▶ [Directions for this task]:
If a line in the records below contains "shoe", copy that line.

▶ [Object tracking records]:
----

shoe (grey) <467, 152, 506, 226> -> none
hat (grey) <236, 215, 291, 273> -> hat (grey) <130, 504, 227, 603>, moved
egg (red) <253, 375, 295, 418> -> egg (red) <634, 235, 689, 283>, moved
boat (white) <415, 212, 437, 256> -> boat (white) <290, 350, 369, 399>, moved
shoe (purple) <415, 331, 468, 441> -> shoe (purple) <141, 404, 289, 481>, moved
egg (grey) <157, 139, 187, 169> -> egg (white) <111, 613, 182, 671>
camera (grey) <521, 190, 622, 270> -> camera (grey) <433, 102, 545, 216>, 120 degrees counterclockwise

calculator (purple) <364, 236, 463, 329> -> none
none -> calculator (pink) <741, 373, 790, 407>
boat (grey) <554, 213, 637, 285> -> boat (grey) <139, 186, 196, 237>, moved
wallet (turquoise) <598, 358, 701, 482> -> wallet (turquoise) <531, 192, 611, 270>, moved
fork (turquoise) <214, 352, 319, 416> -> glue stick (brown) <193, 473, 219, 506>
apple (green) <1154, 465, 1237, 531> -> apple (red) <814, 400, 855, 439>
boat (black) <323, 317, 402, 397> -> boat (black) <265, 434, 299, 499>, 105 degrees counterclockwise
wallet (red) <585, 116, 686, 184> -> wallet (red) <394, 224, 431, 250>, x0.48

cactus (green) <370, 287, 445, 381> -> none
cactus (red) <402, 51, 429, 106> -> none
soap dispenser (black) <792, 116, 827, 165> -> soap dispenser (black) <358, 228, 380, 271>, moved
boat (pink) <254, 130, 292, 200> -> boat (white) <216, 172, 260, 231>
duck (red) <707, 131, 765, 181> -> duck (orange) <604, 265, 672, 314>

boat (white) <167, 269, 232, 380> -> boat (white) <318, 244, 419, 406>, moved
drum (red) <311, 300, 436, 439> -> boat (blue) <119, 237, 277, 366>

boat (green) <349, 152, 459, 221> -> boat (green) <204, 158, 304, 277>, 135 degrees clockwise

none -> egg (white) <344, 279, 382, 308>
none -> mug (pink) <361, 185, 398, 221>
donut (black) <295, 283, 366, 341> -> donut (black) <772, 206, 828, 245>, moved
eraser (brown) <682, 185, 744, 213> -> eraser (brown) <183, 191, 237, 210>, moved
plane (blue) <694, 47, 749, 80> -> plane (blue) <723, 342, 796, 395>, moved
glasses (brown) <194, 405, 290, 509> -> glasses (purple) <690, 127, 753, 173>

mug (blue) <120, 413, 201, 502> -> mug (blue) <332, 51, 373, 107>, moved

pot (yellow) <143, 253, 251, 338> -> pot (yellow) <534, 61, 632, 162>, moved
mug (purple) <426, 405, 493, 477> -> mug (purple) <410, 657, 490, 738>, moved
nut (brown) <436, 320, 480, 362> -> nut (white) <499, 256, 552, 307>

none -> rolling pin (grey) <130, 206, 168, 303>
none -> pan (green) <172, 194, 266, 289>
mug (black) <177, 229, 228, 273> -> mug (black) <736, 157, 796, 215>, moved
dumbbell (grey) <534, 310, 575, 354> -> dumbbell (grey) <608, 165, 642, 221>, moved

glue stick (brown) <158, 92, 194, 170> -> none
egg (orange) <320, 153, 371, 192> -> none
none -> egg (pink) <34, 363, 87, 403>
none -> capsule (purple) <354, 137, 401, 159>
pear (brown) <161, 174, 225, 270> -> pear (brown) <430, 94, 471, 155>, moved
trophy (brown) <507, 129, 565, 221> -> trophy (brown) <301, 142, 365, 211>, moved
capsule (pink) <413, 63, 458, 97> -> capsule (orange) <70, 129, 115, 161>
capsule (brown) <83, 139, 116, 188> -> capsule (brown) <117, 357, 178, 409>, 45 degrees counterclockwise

----

▶ [Written response]:
shoe (grey) <467, 152, 506, 226> -> none
shoe (purple) <415, 331, 468, 441> -> shoe (purple) <141, 404, 289, 481>, moved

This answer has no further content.